++++ Entries supplied ++++
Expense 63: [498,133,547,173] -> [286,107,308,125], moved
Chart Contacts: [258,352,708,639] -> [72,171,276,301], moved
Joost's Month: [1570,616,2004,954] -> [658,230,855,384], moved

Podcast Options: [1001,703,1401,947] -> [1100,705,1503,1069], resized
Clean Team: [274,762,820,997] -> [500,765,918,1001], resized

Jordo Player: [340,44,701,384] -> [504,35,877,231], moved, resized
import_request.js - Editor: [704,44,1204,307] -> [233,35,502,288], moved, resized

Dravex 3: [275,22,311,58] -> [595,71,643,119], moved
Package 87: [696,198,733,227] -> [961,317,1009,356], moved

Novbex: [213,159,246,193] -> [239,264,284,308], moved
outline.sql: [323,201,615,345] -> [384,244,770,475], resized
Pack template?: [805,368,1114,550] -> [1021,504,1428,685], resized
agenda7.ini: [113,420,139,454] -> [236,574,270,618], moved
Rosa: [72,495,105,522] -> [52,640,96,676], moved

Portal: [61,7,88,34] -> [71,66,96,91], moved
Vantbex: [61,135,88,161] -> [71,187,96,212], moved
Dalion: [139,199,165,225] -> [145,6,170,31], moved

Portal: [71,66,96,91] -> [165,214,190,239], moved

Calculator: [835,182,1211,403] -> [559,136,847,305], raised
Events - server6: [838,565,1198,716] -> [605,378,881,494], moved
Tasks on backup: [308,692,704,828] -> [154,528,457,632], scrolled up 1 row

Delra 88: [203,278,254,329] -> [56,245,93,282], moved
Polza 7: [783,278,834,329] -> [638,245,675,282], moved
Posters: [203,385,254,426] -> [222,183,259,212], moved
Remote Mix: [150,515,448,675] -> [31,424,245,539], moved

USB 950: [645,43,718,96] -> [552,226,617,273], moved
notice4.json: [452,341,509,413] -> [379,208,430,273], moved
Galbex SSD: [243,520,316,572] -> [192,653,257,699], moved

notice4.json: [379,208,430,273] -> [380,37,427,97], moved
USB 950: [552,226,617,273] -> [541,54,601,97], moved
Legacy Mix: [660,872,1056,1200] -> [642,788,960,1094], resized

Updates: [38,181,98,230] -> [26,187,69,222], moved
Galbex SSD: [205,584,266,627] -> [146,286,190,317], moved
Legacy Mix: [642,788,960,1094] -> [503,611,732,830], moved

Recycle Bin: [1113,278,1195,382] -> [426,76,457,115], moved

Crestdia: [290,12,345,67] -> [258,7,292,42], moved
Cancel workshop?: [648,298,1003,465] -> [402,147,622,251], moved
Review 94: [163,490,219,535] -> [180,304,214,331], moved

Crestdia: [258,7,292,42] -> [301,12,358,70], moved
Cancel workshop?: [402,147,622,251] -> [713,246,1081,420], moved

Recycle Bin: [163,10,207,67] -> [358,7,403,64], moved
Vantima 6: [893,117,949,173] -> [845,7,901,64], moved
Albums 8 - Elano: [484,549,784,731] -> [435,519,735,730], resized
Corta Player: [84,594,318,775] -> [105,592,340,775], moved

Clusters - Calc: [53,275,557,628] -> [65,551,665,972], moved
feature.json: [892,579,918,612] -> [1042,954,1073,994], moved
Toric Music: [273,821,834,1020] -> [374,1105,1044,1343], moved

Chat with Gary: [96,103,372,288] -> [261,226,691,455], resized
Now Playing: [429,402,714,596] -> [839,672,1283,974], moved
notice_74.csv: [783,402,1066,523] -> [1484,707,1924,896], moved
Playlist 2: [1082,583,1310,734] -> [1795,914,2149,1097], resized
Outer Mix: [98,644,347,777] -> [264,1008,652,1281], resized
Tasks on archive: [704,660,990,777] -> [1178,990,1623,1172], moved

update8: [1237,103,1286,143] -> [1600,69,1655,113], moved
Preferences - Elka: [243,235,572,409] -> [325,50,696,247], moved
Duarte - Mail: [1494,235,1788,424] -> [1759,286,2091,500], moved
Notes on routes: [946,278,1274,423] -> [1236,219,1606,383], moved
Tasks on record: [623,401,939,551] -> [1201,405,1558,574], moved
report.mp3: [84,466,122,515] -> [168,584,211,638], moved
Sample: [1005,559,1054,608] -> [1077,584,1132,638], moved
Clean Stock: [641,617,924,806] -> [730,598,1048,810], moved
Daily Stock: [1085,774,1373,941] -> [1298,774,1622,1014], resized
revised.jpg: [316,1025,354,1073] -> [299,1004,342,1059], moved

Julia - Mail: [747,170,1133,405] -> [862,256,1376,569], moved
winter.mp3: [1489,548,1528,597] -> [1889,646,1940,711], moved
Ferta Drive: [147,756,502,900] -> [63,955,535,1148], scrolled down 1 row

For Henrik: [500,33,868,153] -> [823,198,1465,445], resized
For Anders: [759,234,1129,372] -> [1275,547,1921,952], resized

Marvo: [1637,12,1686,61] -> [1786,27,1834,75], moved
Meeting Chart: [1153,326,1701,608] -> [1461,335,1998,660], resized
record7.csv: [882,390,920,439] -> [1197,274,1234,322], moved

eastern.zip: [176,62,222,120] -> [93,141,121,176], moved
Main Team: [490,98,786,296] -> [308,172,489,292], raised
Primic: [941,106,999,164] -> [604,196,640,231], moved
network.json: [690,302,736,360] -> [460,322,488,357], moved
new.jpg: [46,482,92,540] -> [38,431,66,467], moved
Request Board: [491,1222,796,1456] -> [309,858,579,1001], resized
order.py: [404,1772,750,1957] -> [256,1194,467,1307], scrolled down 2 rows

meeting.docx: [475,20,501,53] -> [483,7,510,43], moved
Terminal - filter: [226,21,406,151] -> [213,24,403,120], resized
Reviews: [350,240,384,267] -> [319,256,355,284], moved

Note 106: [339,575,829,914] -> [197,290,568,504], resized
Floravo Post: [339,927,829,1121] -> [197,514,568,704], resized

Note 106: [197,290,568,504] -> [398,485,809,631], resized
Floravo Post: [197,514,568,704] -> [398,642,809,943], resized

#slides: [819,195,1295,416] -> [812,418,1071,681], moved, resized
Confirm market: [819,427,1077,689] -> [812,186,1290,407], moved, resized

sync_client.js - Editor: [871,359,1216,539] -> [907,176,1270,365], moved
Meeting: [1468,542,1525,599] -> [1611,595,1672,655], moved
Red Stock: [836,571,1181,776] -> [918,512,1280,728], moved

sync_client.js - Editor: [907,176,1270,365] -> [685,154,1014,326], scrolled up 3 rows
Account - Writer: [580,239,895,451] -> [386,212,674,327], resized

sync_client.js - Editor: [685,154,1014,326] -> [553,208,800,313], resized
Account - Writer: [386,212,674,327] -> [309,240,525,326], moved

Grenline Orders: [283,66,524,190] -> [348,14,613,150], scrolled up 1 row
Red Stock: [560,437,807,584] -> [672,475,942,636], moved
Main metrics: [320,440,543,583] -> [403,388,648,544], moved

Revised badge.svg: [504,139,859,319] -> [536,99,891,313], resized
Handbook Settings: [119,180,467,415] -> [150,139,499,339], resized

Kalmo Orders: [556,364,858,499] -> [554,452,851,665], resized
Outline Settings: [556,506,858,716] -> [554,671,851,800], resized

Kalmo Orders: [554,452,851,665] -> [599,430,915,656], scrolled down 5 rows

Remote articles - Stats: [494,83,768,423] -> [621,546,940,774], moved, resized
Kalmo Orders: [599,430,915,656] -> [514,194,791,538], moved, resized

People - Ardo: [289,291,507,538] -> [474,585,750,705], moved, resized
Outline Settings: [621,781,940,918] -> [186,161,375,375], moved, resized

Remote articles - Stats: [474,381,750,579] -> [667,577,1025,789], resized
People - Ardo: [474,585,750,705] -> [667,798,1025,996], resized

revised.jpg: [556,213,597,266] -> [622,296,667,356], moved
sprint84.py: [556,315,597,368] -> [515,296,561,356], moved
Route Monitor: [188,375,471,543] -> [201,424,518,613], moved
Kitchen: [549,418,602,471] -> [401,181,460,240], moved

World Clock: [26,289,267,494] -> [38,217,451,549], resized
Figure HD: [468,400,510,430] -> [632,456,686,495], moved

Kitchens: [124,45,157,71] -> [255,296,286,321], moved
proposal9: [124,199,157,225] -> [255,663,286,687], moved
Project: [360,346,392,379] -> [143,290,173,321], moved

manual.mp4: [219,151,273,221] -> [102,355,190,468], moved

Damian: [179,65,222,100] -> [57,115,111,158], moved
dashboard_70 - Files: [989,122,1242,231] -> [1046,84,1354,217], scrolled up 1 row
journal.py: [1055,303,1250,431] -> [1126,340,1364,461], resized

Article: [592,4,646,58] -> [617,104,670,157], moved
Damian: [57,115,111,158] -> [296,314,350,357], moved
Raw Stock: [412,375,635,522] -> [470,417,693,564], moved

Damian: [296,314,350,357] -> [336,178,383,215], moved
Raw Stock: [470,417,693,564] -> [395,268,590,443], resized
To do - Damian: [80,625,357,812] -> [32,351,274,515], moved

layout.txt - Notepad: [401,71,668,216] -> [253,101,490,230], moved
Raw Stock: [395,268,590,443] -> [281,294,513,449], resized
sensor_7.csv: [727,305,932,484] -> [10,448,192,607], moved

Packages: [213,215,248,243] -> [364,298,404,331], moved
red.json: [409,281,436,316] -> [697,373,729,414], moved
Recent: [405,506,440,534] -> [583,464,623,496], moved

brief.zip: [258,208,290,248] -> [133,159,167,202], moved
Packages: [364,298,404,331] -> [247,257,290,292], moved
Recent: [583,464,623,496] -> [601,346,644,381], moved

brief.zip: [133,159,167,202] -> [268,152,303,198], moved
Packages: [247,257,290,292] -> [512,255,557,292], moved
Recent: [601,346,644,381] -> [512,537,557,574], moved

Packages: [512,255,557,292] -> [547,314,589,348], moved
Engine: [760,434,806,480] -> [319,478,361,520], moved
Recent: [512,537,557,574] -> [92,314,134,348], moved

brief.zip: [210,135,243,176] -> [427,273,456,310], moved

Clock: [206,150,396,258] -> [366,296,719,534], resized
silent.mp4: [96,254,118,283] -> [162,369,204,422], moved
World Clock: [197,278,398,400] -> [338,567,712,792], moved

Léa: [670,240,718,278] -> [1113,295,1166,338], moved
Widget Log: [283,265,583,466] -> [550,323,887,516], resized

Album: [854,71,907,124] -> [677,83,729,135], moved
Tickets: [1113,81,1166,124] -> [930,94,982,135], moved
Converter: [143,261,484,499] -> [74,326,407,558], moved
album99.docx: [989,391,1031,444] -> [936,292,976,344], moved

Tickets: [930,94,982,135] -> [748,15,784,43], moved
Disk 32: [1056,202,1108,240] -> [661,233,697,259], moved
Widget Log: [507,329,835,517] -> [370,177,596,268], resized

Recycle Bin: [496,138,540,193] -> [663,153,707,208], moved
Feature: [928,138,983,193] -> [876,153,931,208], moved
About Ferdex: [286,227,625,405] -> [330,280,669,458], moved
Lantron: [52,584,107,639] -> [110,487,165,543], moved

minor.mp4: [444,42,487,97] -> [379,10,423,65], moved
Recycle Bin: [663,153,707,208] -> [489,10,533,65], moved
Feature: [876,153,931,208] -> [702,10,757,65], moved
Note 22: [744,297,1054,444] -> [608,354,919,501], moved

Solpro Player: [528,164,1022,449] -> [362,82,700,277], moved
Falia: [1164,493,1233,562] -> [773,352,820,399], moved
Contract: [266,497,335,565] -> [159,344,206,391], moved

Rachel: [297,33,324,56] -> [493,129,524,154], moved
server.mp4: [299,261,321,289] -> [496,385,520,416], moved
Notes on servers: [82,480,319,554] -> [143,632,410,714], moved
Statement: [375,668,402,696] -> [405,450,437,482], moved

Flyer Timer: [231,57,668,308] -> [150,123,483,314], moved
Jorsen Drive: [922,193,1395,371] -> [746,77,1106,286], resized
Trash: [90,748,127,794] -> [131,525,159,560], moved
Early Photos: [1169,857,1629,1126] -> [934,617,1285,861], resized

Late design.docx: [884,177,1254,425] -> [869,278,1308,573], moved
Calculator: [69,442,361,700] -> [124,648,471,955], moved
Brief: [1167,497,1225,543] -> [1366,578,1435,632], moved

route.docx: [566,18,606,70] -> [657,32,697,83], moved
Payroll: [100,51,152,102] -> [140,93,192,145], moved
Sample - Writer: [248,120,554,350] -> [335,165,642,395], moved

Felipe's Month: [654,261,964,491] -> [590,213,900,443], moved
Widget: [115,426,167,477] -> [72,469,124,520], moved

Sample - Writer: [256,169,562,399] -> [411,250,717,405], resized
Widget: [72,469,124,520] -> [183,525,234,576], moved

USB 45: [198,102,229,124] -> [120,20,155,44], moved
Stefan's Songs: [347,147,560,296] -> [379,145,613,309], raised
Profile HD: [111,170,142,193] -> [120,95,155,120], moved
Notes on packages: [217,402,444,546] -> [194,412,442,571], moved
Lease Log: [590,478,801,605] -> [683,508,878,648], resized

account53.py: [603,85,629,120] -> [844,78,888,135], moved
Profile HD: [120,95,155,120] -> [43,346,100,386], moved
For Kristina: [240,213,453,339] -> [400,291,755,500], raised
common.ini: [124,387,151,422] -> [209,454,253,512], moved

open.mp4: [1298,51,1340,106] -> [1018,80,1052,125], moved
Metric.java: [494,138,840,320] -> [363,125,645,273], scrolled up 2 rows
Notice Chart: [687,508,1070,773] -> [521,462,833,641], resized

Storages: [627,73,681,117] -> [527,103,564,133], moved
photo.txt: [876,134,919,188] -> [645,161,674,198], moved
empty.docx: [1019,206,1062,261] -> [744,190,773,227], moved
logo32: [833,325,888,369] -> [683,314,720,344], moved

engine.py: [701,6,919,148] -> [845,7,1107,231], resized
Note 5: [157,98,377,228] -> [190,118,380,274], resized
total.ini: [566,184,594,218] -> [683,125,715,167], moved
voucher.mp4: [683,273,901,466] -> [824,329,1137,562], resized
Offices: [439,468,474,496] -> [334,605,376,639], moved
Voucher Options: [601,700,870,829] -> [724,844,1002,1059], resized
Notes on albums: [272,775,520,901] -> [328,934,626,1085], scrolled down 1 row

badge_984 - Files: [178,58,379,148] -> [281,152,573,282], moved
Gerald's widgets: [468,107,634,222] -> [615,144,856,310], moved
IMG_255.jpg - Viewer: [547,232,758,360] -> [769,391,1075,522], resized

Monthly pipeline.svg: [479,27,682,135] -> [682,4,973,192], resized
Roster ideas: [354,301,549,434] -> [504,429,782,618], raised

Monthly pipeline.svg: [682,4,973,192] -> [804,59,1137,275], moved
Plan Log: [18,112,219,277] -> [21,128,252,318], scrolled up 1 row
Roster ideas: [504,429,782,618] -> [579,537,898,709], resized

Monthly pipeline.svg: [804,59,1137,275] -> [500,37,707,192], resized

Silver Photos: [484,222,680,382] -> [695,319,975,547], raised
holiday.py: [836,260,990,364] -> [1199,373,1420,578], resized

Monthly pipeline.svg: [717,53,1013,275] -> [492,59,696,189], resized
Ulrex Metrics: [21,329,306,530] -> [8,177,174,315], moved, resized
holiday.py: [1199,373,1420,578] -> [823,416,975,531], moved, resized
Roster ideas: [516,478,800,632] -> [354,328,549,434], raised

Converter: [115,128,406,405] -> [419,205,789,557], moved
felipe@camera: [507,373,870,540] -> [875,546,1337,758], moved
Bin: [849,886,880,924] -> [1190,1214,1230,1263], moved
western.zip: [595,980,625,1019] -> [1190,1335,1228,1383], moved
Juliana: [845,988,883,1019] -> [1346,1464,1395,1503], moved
++++
Goal of the exercise: Copy the stretch of the records above that runs from the line with "For Kristina: [240,213,453,339]" through the line with "Metric.java: [494,138,840,320] ->". Both end lines belong in the copy, and nothing else does.

Output of the exercise:
For Kristina: [240,213,453,339] -> [400,291,755,500], raised
common.ini: [124,387,151,422] -> [209,454,253,512], moved

open.mp4: [1298,51,1340,106] -> [1018,80,1052,125], moved
Metric.java: [494,138,840,320] -> [363,125,645,273], scrolled up 2 rows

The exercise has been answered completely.